Exercise instructions:
Filter the listing below down to the lines containing the word "plus".

Provided entries:
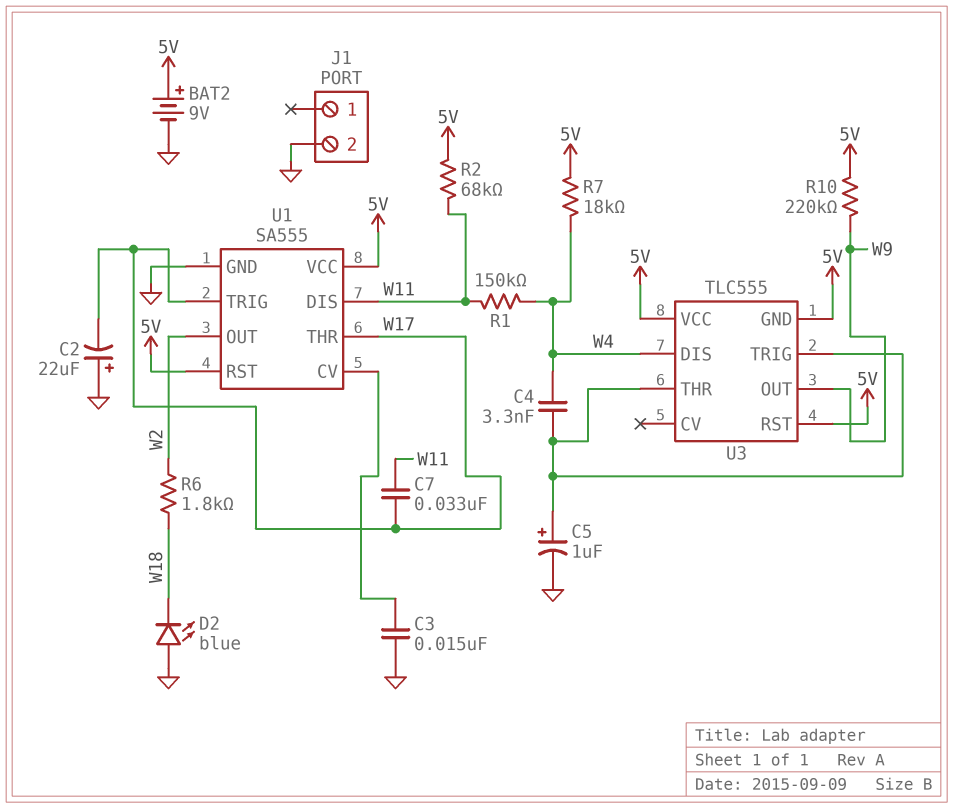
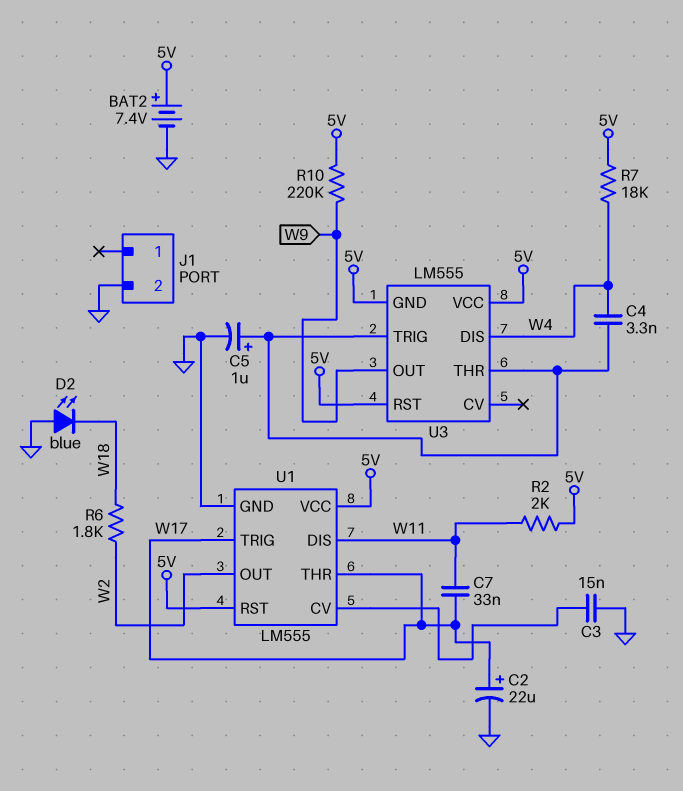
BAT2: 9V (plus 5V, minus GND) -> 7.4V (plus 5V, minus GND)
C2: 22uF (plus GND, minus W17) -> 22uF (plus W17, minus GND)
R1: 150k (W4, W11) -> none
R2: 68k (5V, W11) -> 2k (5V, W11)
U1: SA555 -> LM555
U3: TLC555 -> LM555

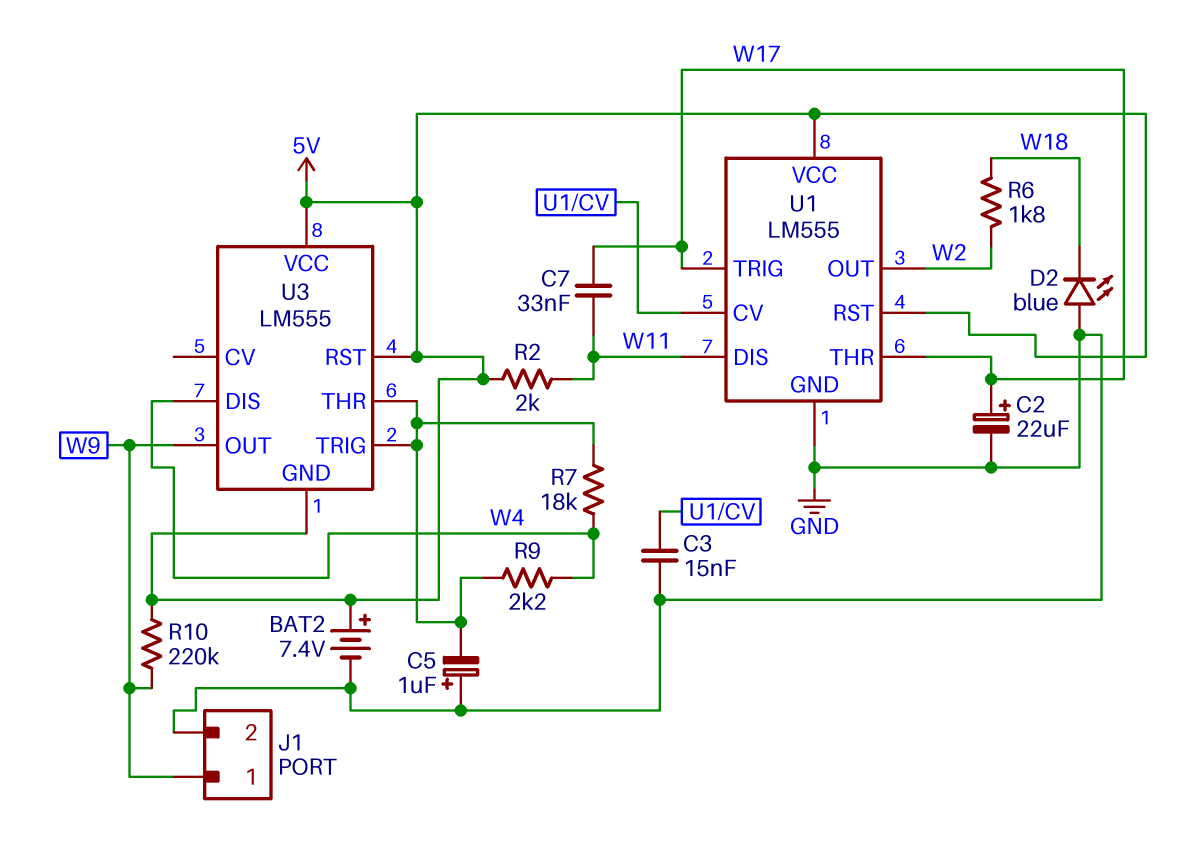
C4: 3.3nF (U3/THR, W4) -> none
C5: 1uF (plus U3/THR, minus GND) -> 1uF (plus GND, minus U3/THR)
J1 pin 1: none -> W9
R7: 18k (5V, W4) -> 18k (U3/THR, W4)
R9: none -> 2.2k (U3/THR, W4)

==

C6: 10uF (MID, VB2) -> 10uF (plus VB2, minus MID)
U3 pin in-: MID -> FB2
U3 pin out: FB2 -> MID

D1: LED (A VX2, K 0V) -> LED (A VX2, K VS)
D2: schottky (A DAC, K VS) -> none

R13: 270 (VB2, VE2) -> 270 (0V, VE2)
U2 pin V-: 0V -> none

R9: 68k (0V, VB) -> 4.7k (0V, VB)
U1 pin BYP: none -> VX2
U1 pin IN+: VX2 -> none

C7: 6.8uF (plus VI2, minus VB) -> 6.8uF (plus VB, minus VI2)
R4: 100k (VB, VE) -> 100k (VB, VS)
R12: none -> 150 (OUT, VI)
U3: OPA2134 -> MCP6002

Exercise output:
BAT2: 9V (plus 5V, minus GND) -> 7.4V (plus 5V, minus GND)
C2: 22uF (plus GND, minus W17) -> 22uF (plus W17, minus GND)
C5: 1uF (plus U3/THR, minus GND) -> 1uF (plus GND, minus U3/THR)
C6: 10uF (MID, VB2) -> 10uF (plus VB2, minus MID)
C7: 6.8uF (plus VI2, minus VB) -> 6.8uF (plus VB, minus VI2)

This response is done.